WHAT IS BEING ASKED =
Leave out the pictures, then return the records word for word.

(EXERCISE DATA)

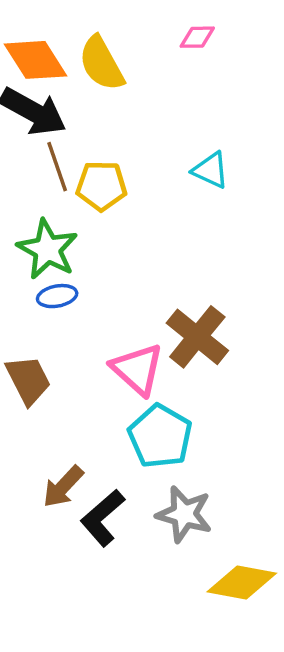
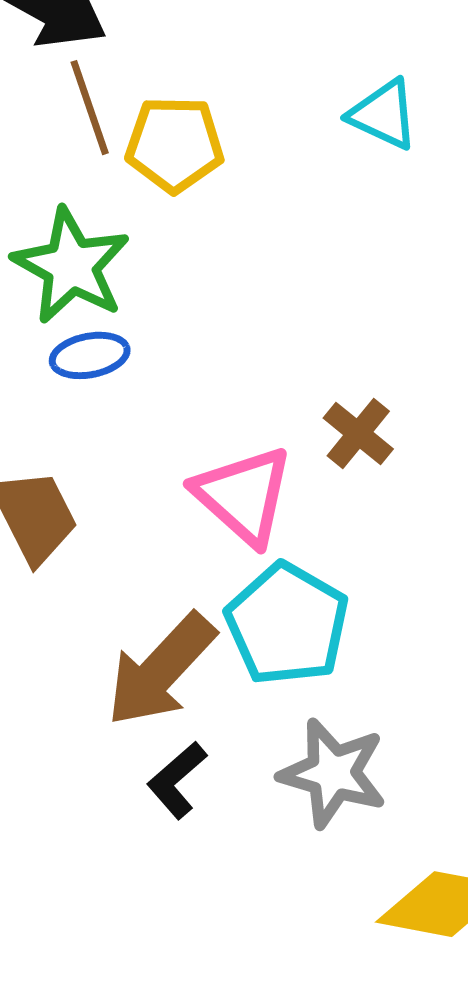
brown cross: (197, 337) -> (358, 433), size x0.6
brown arrow: (63, 487) -> (161, 670), moved, size x1.4
black L-shape: (103, 518) -> (177, 780), size x0.7

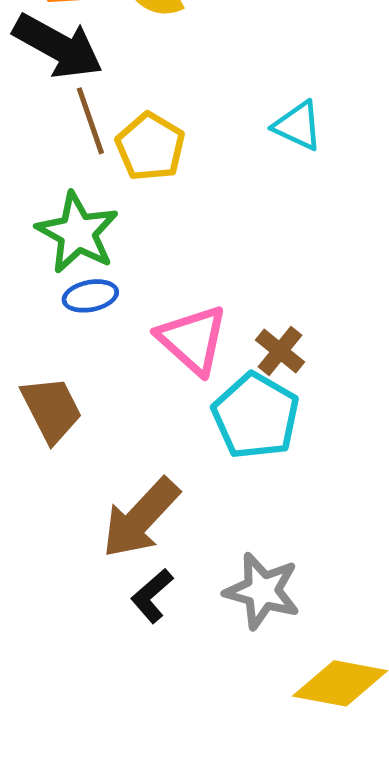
yellow pentagon: (175, 144) -> (150, 147), turned 30
pink triangle: (243, 495) -> (192, 340), moved
cyan pentagon: (287, 624) -> (256, 416), moved

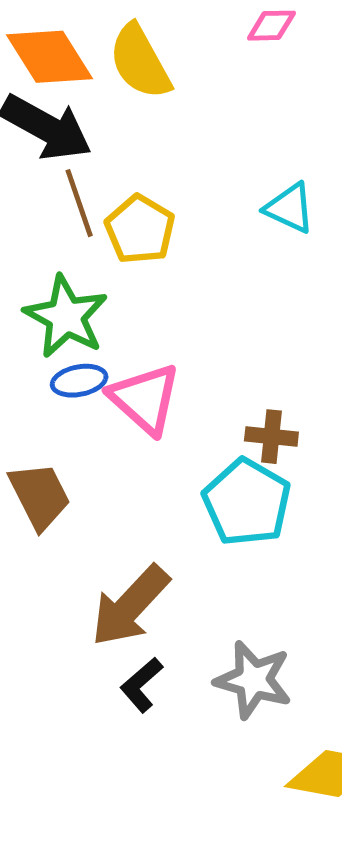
pink triangle: (192, 340) -> (145, 399), moved
brown cross: (280, 351) -> (271, 437), turned -33

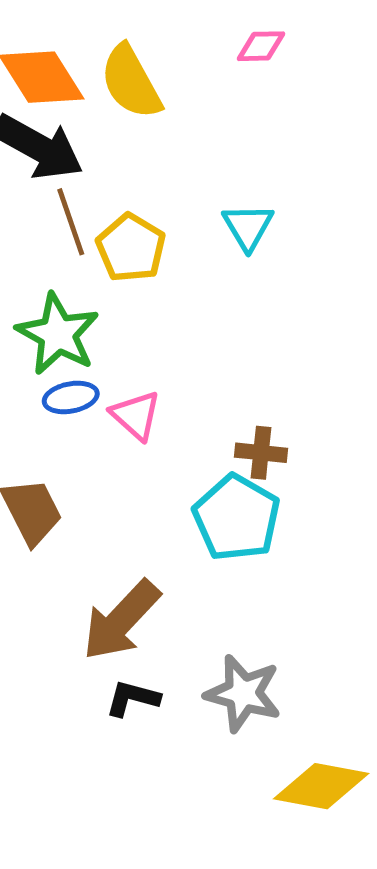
cyan triangle: (290, 208) -> (248, 227), moved, turned 34
pink triangle: (145, 399) -> (136, 415), size x0.7
black L-shape: (142, 685) -> (133, 698), turned 56

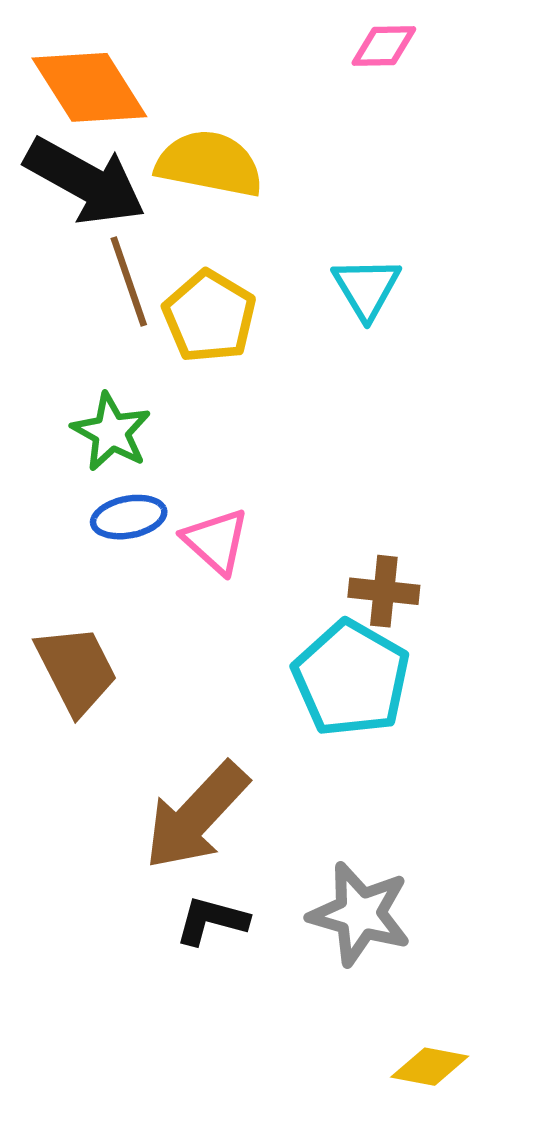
yellow semicircle: (131, 82) -> (209, 164), moved, turned 130
green star: (58, 334) -> (111, 432), size x0.7
yellow diamond: (321, 786) -> (430, 1067), moved, size x0.6

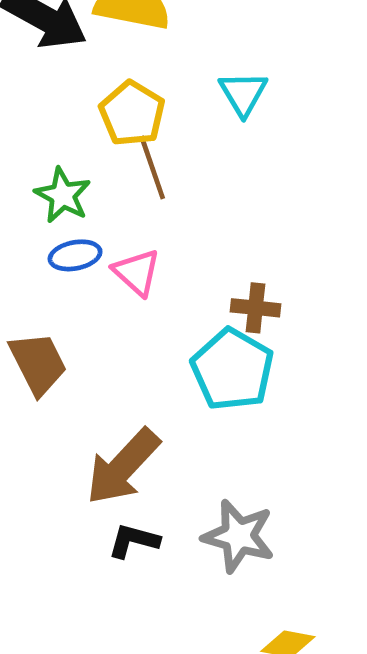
brown line: (129, 282) -> (152, 167), moved

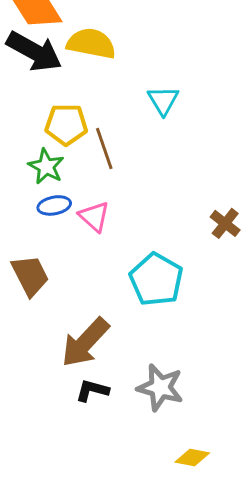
yellow pentagon: (132, 113) -> (66, 124), moved, turned -30
brown cross: (255, 308) -> (225, 223), moved, turned 32

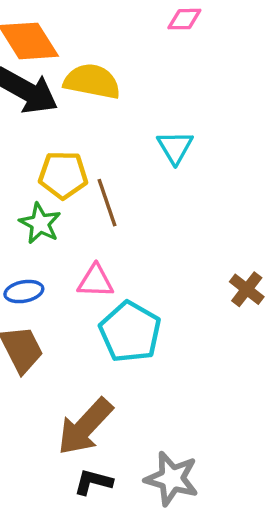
blue ellipse: (54, 205) -> (24, 292), moved
pink triangle: (94, 216) -> (95, 281), turned -40
cyan pentagon: (156, 279) -> (130, 332), moved

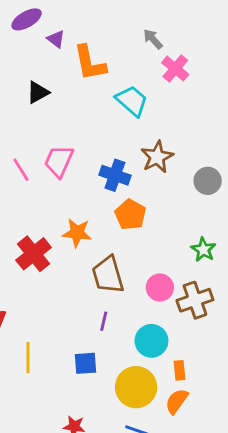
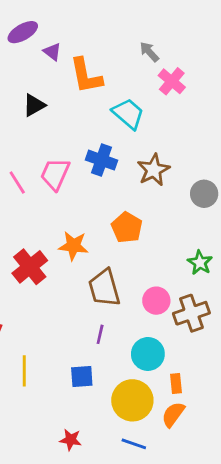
blue cross: (115, 175) -> (101, 160), moved

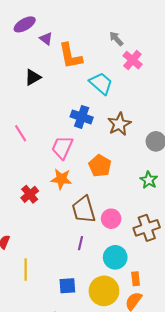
pink trapezoid: (55, 174) -> (62, 147), moved
green star: (200, 263) -> (149, 180), moved
red cross: (30, 267) -> (30, 194), size x0.7
pink circle: (156, 301) -> (111, 219), moved
blue square: (82, 376) -> (67, 286), moved

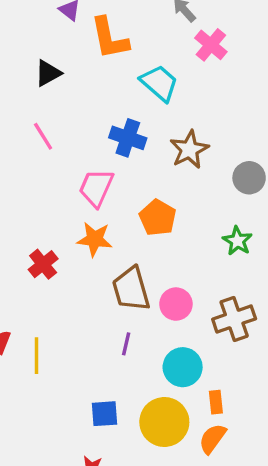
pink line: (21, 133) -> (43, 136), moved
yellow line: (26, 270) -> (36, 356), moved

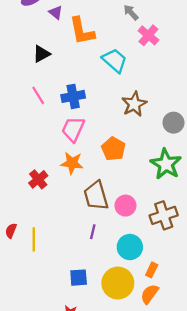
blue cross: (128, 138) -> (73, 96), moved, turned -30
green star: (237, 241) -> (166, 164), size x1.6
orange rectangle: (216, 402) -> (152, 270), turned 32

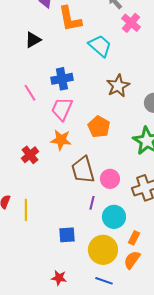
pink line: (38, 95) -> (30, 93), moved
purple line: (93, 232) -> (92, 203), moved
blue square: (79, 278) -> (67, 235), moved

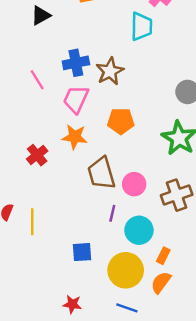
cyan trapezoid: (100, 46) -> (141, 26), moved, turned 50
brown star: (118, 86) -> (110, 71), moved
orange pentagon: (99, 127) -> (121, 121), turned -30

(End EXERCISE DATA)

YOUR RESPONSE =
brown cross: (197, 337) -> (358, 433), size x0.6
brown arrow: (63, 487) -> (161, 670), moved, size x1.4
black L-shape: (103, 518) -> (177, 780), size x0.7

yellow pentagon: (175, 144) -> (150, 147), turned 30
pink triangle: (243, 495) -> (192, 340), moved
cyan pentagon: (287, 624) -> (256, 416), moved

pink triangle: (192, 340) -> (145, 399), moved
brown cross: (280, 351) -> (271, 437), turned -33

cyan triangle: (290, 208) -> (248, 227), moved, turned 34
pink triangle: (145, 399) -> (136, 415), size x0.7
black L-shape: (142, 685) -> (133, 698), turned 56

yellow semicircle: (131, 82) -> (209, 164), moved, turned 130
green star: (58, 334) -> (111, 432), size x0.7
yellow diamond: (321, 786) -> (430, 1067), moved, size x0.6

brown line: (129, 282) -> (152, 167), moved

yellow pentagon: (132, 113) -> (66, 124), moved, turned -30
brown cross: (255, 308) -> (225, 223), moved, turned 32

blue ellipse: (54, 205) -> (24, 292), moved
pink triangle: (94, 216) -> (95, 281), turned -40
cyan pentagon: (156, 279) -> (130, 332), moved

blue cross: (115, 175) -> (101, 160), moved

pink trapezoid: (55, 174) -> (62, 147), moved
green star: (200, 263) -> (149, 180), moved
red cross: (30, 267) -> (30, 194), size x0.7
pink circle: (156, 301) -> (111, 219), moved
blue square: (82, 376) -> (67, 286), moved

pink line: (21, 133) -> (43, 136), moved
yellow line: (26, 270) -> (36, 356), moved

blue cross: (128, 138) -> (73, 96), moved, turned -30
green star: (237, 241) -> (166, 164), size x1.6
orange rectangle: (216, 402) -> (152, 270), turned 32

pink line: (38, 95) -> (30, 93), moved
purple line: (93, 232) -> (92, 203), moved
blue square: (79, 278) -> (67, 235), moved

cyan trapezoid: (100, 46) -> (141, 26), moved, turned 50
brown star: (118, 86) -> (110, 71), moved
orange pentagon: (99, 127) -> (121, 121), turned -30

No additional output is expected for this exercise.